Before-and-after object lists
|---|
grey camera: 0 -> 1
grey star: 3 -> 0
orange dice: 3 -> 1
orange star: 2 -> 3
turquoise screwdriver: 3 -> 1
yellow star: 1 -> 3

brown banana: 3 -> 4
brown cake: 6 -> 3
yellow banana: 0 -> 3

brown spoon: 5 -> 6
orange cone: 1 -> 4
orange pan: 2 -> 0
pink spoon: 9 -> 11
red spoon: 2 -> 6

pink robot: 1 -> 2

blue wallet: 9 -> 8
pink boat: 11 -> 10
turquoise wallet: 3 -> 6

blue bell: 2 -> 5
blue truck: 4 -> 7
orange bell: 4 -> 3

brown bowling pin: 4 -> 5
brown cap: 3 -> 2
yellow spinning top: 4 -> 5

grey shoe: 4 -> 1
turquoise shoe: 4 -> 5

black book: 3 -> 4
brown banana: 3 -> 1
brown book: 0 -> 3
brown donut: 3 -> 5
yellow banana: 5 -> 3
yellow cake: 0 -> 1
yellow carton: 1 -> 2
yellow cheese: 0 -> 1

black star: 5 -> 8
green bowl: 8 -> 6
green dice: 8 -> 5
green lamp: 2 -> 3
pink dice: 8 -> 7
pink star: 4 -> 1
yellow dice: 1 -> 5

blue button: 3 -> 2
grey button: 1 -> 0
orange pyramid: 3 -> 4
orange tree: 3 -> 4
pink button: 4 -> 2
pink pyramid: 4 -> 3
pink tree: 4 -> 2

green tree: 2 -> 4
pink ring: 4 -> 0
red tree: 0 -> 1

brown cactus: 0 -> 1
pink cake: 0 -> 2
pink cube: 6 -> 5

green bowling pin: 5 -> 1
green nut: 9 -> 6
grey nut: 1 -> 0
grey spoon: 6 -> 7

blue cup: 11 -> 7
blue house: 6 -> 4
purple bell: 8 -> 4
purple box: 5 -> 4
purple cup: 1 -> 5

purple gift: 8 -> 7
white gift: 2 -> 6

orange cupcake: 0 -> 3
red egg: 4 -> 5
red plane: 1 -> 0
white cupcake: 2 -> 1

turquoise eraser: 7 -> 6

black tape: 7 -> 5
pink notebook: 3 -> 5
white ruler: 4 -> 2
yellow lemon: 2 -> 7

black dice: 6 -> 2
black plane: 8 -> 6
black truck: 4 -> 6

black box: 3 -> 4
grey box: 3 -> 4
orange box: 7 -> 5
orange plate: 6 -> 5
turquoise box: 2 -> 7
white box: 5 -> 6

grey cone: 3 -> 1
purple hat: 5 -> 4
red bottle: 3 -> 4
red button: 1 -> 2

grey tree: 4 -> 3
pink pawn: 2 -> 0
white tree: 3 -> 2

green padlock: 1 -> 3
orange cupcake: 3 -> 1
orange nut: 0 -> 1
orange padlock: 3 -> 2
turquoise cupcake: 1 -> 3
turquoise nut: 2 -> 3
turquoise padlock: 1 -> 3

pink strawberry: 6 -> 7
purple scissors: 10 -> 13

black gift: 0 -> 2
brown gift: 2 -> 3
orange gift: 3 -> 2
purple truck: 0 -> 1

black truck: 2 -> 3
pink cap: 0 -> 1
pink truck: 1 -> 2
|---|
[TASK GOAL]:
Beginning at the top of the records above, transcribe each line exactly up to and including the line that holds "blue wallet: 9 -> 8".

[SOLUTION FOR THIS EXERCISE]:
grey camera: 0 -> 1
grey star: 3 -> 0
orange dice: 3 -> 1
orange star: 2 -> 3
turquoise screwdriver: 3 -> 1
yellow star: 1 -> 3

brown banana: 3 -> 4
brown cake: 6 -> 3
yellow banana: 0 -> 3

brown spoon: 5 -> 6
orange cone: 1 -> 4
orange pan: 2 -> 0
pink spoon: 9 -> 11
red spoon: 2 -> 6

pink robot: 1 -> 2

blue wallet: 9 -> 8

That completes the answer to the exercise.